DATA SHOWN =>
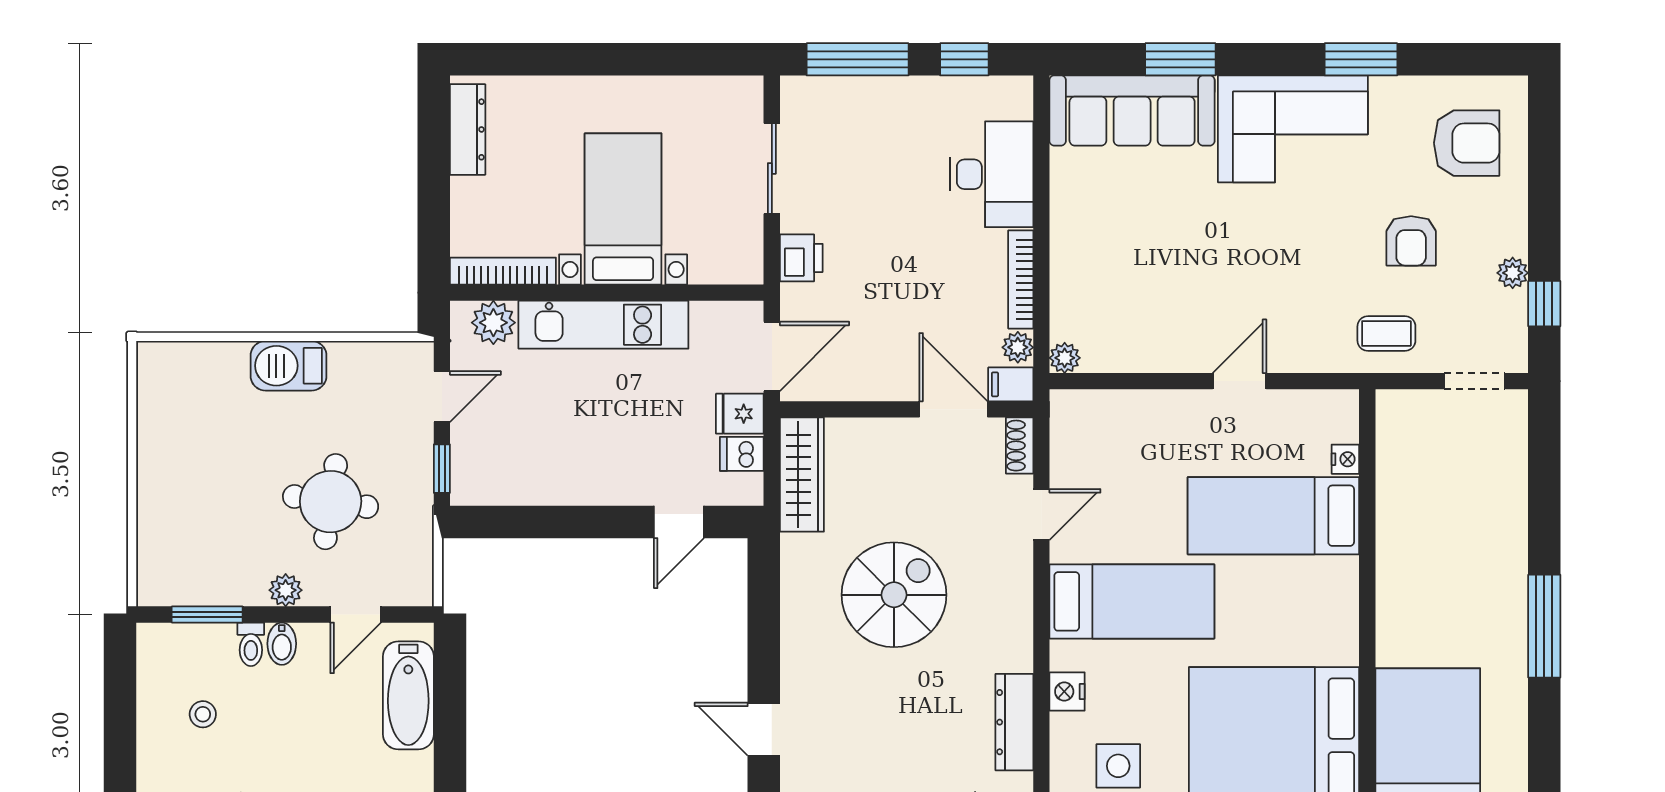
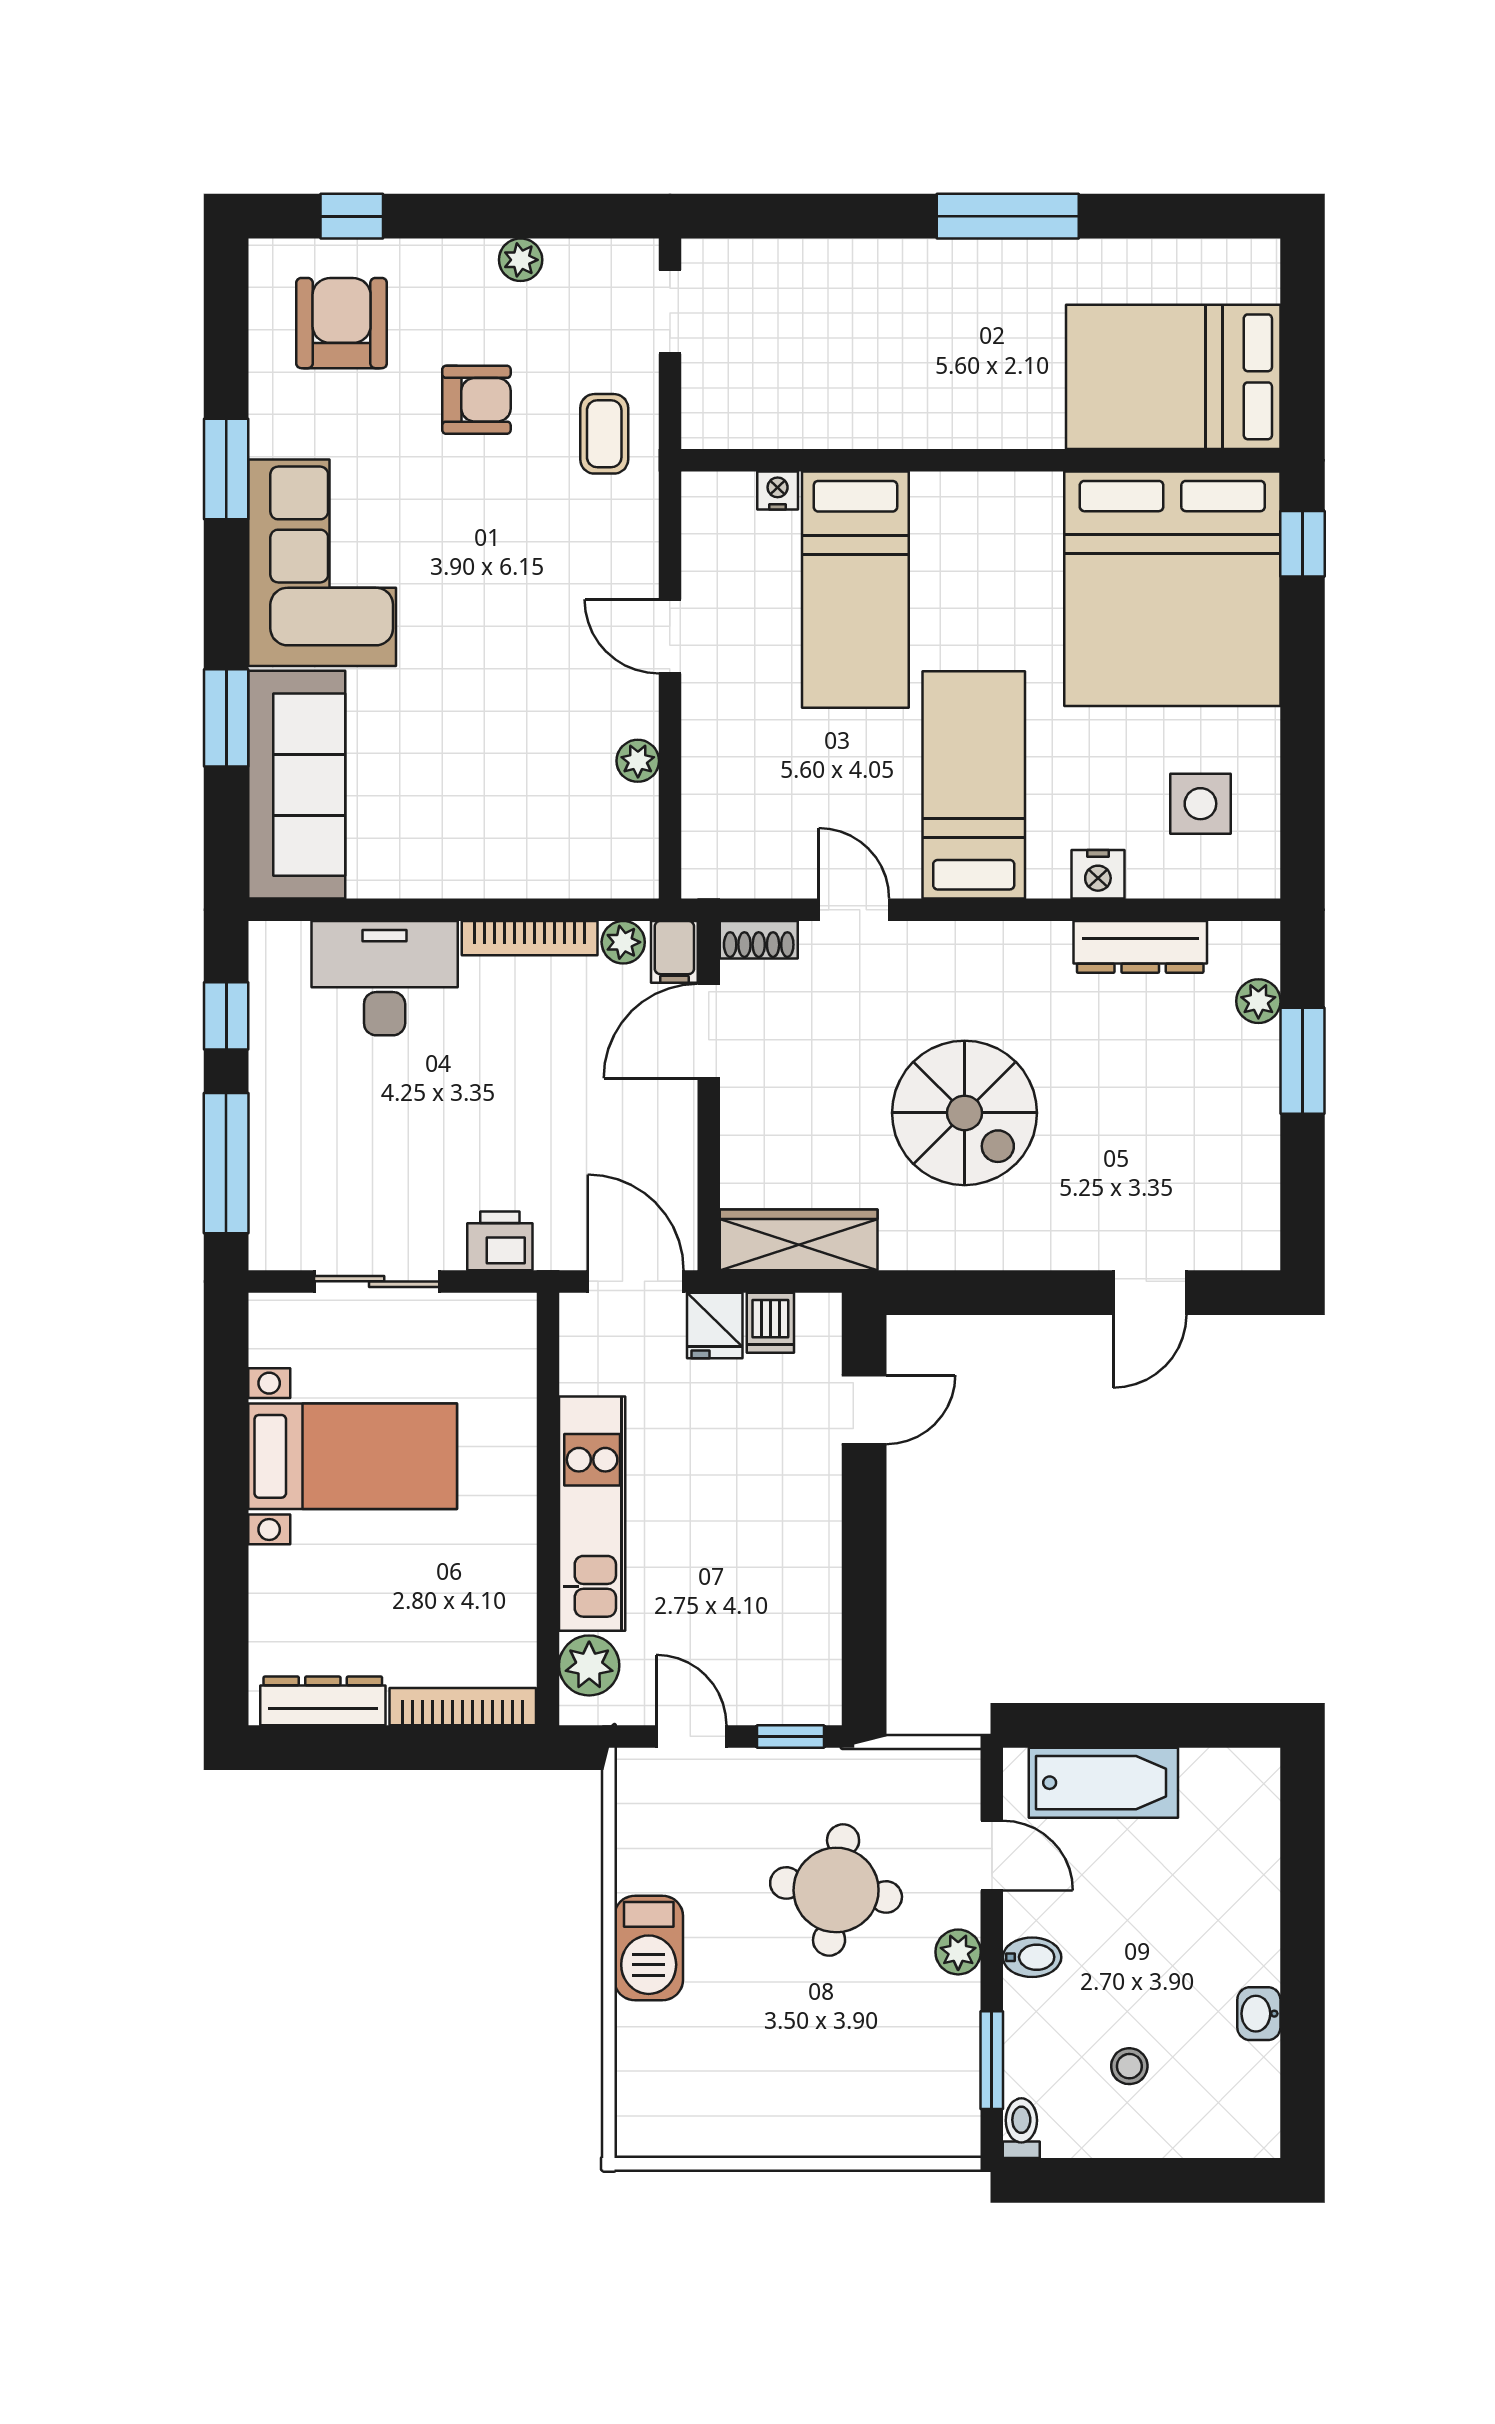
bed with nightstands: (623, 209) -> (353, 1456), moved, turned 180
bookcase: (503, 271) -> (463, 1707), moved, turned 90
window: (1544, 304) -> (352, 216), moved
plant: (1065, 358) -> (638, 761), moved
door: (679, 522) -> (864, 1410), hinge flipped
spiral stairs: (894, 595) -> (965, 1113), turned 180
toilet: (251, 644) -> (1021, 2128), moved, turned -90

INSTRUCTIONS FOR THE TASK => Leave the pictures out and output exactly the lines above, from the start of the listing through the line with "spiral stairs: (894, 595)".

SOLUTION =>
bed with nightstands: (623, 209) -> (353, 1456), moved, turned 180
bookcase: (503, 271) -> (463, 1707), moved, turned 90
window: (1544, 304) -> (352, 216), moved
plant: (1065, 358) -> (638, 761), moved
door: (679, 522) -> (864, 1410), hinge flipped
spiral stairs: (894, 595) -> (965, 1113), turned 180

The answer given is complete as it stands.